-- About this exercise --
Images are not part of the copy; write out the rest of the data exactly as given.

-- Collected material --
--------------------
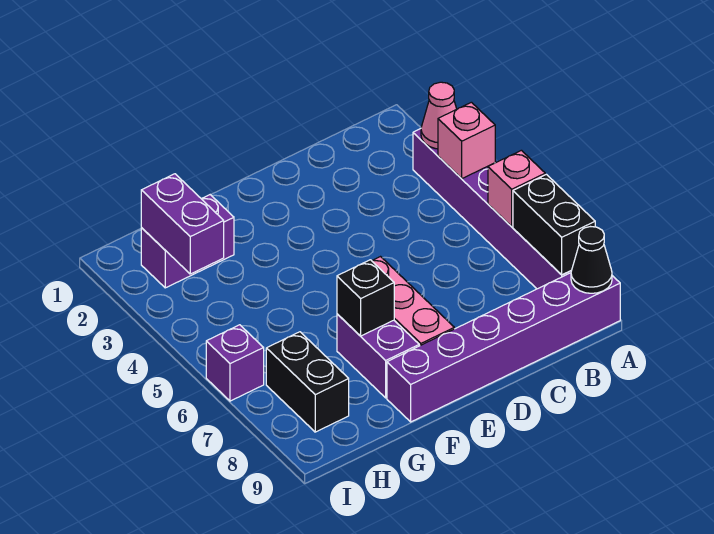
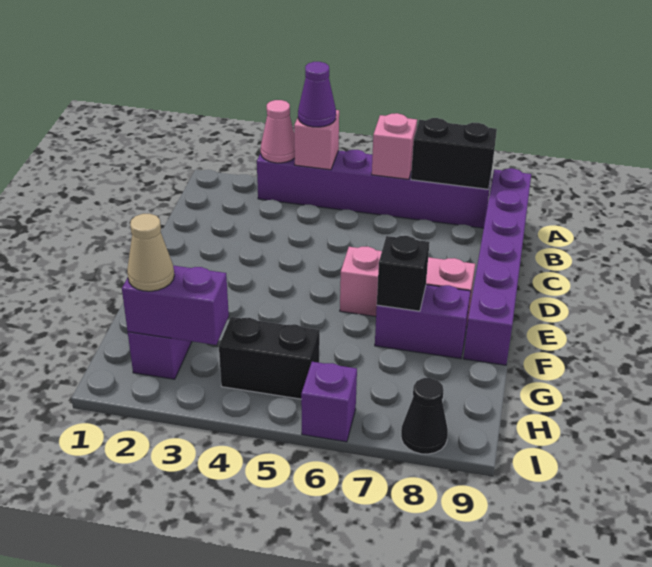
none -> purple cone A4 level 3
black cone A9 level 2 -> black cone I8 level 1
none -> tan cone H2 level 3
black brick H7:H8 level 1 -> black brick H4:H5 level 1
--------------------
-- Exercise result --
none -> purple cone A4 level 3
black cone A9 level 2 -> black cone I8 level 1
none -> tan cone H2 level 3
black brick H7:H8 level 1 -> black brick H4:H5 level 1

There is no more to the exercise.